Dataset entries:
_ _ _ _ _
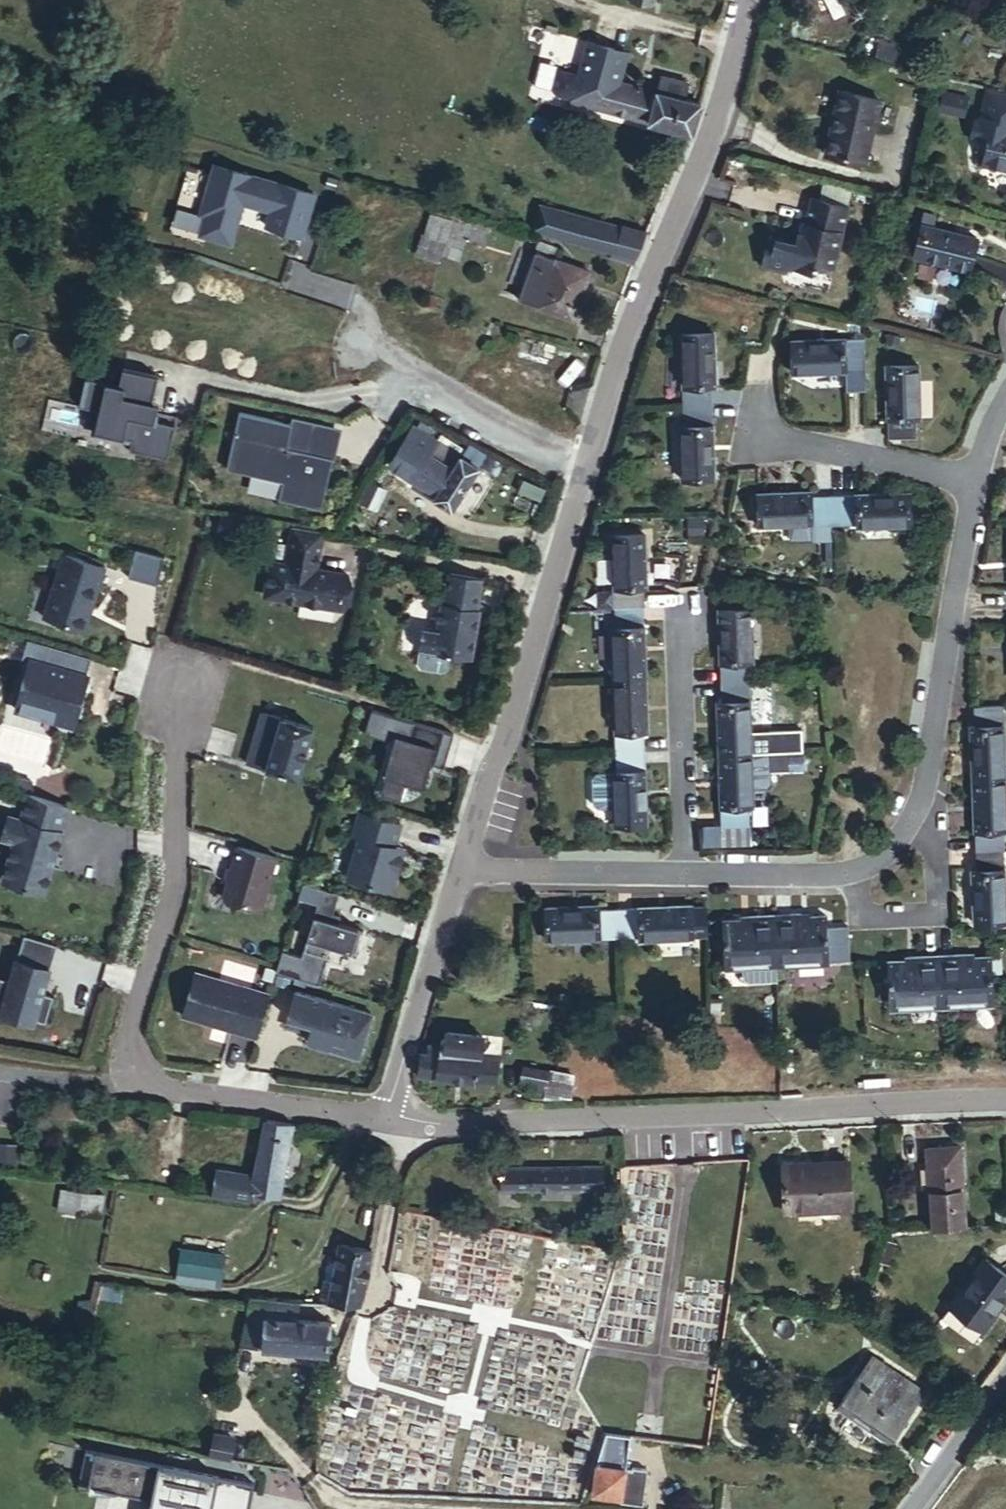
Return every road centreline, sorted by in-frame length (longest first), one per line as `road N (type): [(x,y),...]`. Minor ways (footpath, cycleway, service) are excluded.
road 1 (residential): [(186,671),(175,888),(131,1054),(152,1087),(392,1123)]
road 2 (residential): [(392,1123),(509,1128),(1005,1106)]
road 3 (residential): [(695,883),(837,879),(879,865),(904,833),(928,779),(975,474)]
road 4 (residential): [(756,0),(705,161),(645,292),(586,461)]
road 5 (residential): [(586,461),(463,877)]
road 6 (residential): [(975,474),(763,440),(759,376)]
road 7 (residential): [(695,883),(684,620)]
road 8 (residential): [(463,877),(392,1123)]
road 9 (residential): [(586,461),(371,339)]
road 10 (residential): [(463,877),(695,883)]
road 11 (residential): [(1005,1367),(904,1508)]

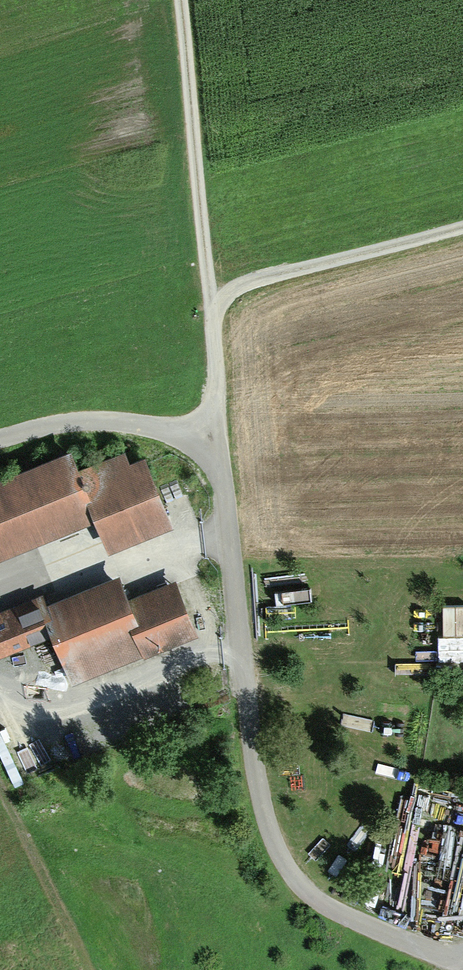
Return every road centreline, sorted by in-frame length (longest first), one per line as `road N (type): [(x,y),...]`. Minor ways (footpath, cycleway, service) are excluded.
road 1 (residential): [(462,962),(344,911),(289,867),(259,809),(221,432)]
road 2 (track): [(0,439),(92,418),(186,437),(221,432),(222,303)]
road 3 (track): [(222,303),(189,0)]
road 4 (track): [(222,303),(252,282),(462,228)]
road 5 (track): [(0,764),(97,969)]

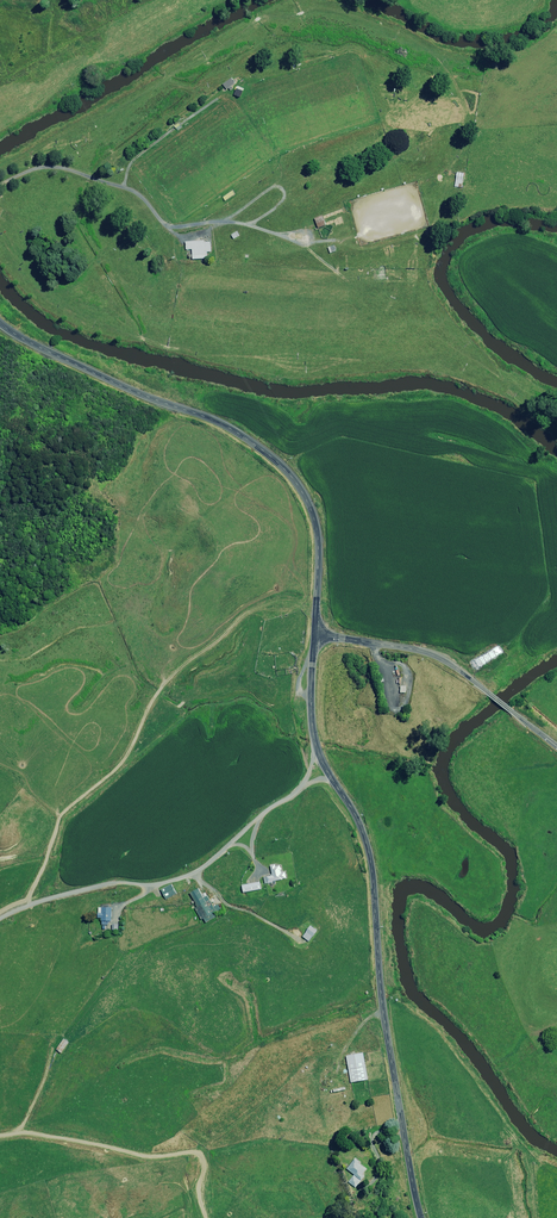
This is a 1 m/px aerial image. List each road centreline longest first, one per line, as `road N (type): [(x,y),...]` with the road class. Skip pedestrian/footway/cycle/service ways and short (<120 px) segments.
road 1 (tertiary): [(423,1217),(364,846),(306,734),(314,635)]
road 2 (tertiary): [(314,635),(314,519),(285,469),(222,424),(158,402),(0,323)]
road 3 (residential): [(0,184),(56,165),(135,191),(169,225),(226,221),(302,238)]
road 4 (unclassified): [(556,747),(437,657),(314,635)]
_ _ _ _ _
**Your goal**. Repeat the records word for word and drop any pictures.

**Problem solution**.
Return every road centreline, sorted by in-frame length (longest first), one per line as `road N (type): [(x,y),...]`. Minor ways (footpath, cycleway, service) are excluded.
road 1 (residential): [(186,671),(175,888),(131,1054),(152,1087),(392,1123)]
road 2 (residential): [(392,1123),(509,1128),(1005,1106)]
road 3 (residential): [(695,883),(837,879),(879,865),(904,833),(928,779),(975,474)]
road 4 (residential): [(756,0),(705,161),(645,292),(586,461)]
road 5 (residential): [(586,461),(463,877)]
road 6 (residential): [(975,474),(763,440),(759,376)]
road 7 (residential): [(695,883),(684,620)]
road 8 (residential): [(463,877),(392,1123)]
road 9 (residential): [(586,461),(371,339)]
road 10 (residential): [(463,877),(695,883)]
road 11 (residential): [(1005,1367),(904,1508)]

Return every road centreline, sorted by in-frame length (longest first), one per line as `road N (type): [(x,y),...]`. Minor ways (footpath, cycleway, service) are excluded.
road 1 (residential): [(462,962),(344,911),(289,867),(259,809),(221,432)]
road 2 (track): [(0,439),(92,418),(186,437),(221,432),(222,303)]
road 3 (track): [(222,303),(189,0)]
road 4 (track): [(222,303),(252,282),(462,228)]
road 5 (track): [(0,764),(97,969)]

This is a 1 m/px aerial image. List each road centreline longest first, one per line, as `road N (type): [(x,y),...]` with the road class. Skip pedestrian/footway/cycle/service ways and short (<120 px) segments.
road 1 (tertiary): [(423,1217),(364,846),(306,734),(314,635)]
road 2 (tertiary): [(314,635),(314,519),(285,469),(222,424),(158,402),(0,323)]
road 3 (residential): [(0,184),(56,165),(135,191),(169,225),(226,221),(302,238)]
road 4 (unclassified): [(556,747),(437,657),(314,635)]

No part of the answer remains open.